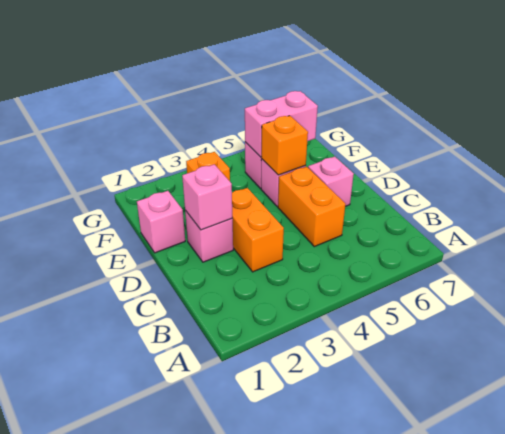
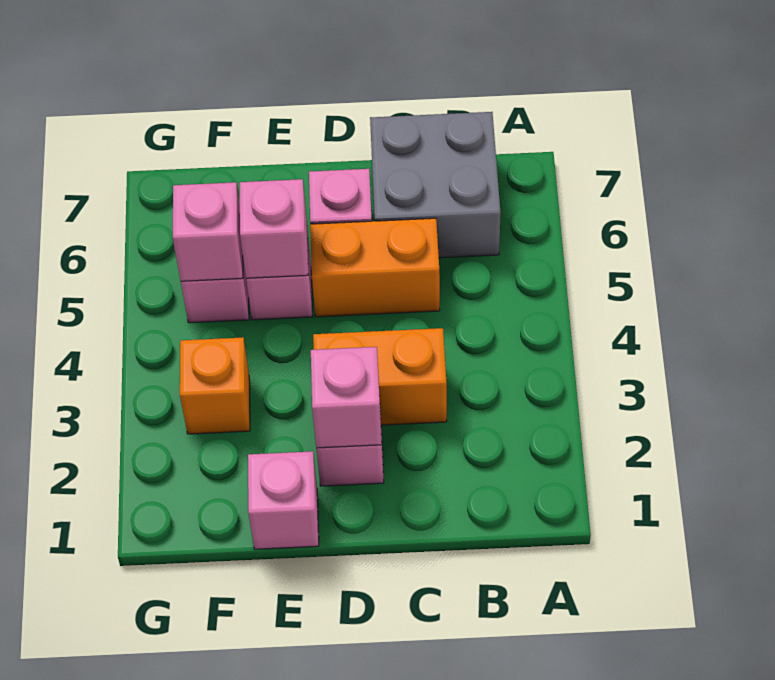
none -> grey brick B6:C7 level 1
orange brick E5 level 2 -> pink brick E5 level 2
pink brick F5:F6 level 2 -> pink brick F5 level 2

* * *

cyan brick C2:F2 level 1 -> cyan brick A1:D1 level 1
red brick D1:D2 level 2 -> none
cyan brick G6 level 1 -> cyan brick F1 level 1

* * *

## WHAT YOU ARE ASKED TO DO
Nothing but the lines above from the one containing "none -> grey brick B6:C7 level 1" through the one containing "pink brick F5:F6" should appear in the answer, each repeated exactly.

## TASK RESULT
none -> grey brick B6:C7 level 1
orange brick E5 level 2 -> pink brick E5 level 2
pink brick F5:F6 level 2 -> pink brick F5 level 2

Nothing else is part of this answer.